§ **Task directions**: All of the data below is to be returned unaltered.

==============================

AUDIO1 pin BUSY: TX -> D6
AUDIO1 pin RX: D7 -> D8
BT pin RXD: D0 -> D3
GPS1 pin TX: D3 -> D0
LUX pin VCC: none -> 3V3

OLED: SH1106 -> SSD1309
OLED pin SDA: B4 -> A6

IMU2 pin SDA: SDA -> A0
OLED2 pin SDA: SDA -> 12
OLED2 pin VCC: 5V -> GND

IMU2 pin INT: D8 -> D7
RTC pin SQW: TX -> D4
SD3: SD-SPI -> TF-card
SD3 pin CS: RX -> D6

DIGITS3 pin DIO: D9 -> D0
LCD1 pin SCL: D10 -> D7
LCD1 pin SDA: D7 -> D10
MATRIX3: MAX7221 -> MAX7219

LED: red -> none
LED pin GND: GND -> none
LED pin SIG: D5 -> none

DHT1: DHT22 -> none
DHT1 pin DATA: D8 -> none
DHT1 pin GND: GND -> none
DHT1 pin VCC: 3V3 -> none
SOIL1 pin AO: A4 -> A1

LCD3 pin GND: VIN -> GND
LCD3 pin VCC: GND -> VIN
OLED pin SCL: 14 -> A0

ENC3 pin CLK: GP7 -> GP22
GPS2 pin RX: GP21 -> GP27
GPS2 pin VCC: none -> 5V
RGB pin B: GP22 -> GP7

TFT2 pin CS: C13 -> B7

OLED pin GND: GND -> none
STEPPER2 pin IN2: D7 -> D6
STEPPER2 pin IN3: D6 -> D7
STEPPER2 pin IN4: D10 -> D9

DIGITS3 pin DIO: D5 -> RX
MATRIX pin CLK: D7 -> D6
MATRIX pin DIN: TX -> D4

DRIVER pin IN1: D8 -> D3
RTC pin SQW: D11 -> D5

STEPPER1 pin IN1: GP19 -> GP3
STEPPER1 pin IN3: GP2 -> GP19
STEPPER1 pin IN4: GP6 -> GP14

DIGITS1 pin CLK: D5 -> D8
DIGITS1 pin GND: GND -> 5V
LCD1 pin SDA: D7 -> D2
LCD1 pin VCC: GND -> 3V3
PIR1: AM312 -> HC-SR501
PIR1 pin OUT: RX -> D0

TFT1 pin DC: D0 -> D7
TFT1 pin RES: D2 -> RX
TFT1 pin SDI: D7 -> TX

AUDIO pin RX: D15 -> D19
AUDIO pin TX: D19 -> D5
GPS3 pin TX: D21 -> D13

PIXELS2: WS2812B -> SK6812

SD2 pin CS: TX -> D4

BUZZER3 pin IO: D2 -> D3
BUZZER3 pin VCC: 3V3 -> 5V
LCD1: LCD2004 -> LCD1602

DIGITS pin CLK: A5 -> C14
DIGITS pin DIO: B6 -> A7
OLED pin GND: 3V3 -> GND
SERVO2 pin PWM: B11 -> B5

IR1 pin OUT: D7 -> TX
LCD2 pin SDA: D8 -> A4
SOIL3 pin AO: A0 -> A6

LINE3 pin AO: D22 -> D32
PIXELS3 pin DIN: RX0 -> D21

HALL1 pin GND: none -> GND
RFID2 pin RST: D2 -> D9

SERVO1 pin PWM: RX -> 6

==============================

§ **Written solution**:
AUDIO1 pin BUSY: TX -> D6
AUDIO1 pin RX: D7 -> D8
BT pin RXD: D0 -> D3
GPS1 pin TX: D3 -> D0
LUX pin VCC: none -> 3V3

OLED: SH1106 -> SSD1309
OLED pin SDA: B4 -> A6

IMU2 pin SDA: SDA -> A0
OLED2 pin SDA: SDA -> 12
OLED2 pin VCC: 5V -> GND

IMU2 pin INT: D8 -> D7
RTC pin SQW: TX -> D4
SD3: SD-SPI -> TF-card
SD3 pin CS: RX -> D6

DIGITS3 pin DIO: D9 -> D0
LCD1 pin SCL: D10 -> D7
LCD1 pin SDA: D7 -> D10
MATRIX3: MAX7221 -> MAX7219

LED: red -> none
LED pin GND: GND -> none
LED pin SIG: D5 -> none

DHT1: DHT22 -> none
DHT1 pin DATA: D8 -> none
DHT1 pin GND: GND -> none
DHT1 pin VCC: 3V3 -> none
SOIL1 pin AO: A4 -> A1

LCD3 pin GND: VIN -> GND
LCD3 pin VCC: GND -> VIN
OLED pin SCL: 14 -> A0

ENC3 pin CLK: GP7 -> GP22
GPS2 pin RX: GP21 -> GP27
GPS2 pin VCC: none -> 5V
RGB pin B: GP22 -> GP7

TFT2 pin CS: C13 -> B7

OLED pin GND: GND -> none
STEPPER2 pin IN2: D7 -> D6
STEPPER2 pin IN3: D6 -> D7
STEPPER2 pin IN4: D10 -> D9

DIGITS3 pin DIO: D5 -> RX
MATRIX pin CLK: D7 -> D6
MATRIX pin DIN: TX -> D4

DRIVER pin IN1: D8 -> D3
RTC pin SQW: D11 -> D5

STEPPER1 pin IN1: GP19 -> GP3
STEPPER1 pin IN3: GP2 -> GP19
STEPPER1 pin IN4: GP6 -> GP14

DIGITS1 pin CLK: D5 -> D8
DIGITS1 pin GND: GND -> 5V
LCD1 pin SDA: D7 -> D2
LCD1 pin VCC: GND -> 3V3
PIR1: AM312 -> HC-SR501
PIR1 pin OUT: RX -> D0

TFT1 pin DC: D0 -> D7
TFT1 pin RES: D2 -> RX
TFT1 pin SDI: D7 -> TX

AUDIO pin RX: D15 -> D19
AUDIO pin TX: D19 -> D5
GPS3 pin TX: D21 -> D13

PIXELS2: WS2812B -> SK6812

SD2 pin CS: TX -> D4

BUZZER3 pin IO: D2 -> D3
BUZZER3 pin VCC: 3V3 -> 5V
LCD1: LCD2004 -> LCD1602

DIGITS pin CLK: A5 -> C14
DIGITS pin DIO: B6 -> A7
OLED pin GND: 3V3 -> GND
SERVO2 pin PWM: B11 -> B5

IR1 pin OUT: D7 -> TX
LCD2 pin SDA: D8 -> A4
SOIL3 pin AO: A0 -> A6

LINE3 pin AO: D22 -> D32
PIXELS3 pin DIN: RX0 -> D21

HALL1 pin GND: none -> GND
RFID2 pin RST: D2 -> D9

SERVO1 pin PWM: RX -> 6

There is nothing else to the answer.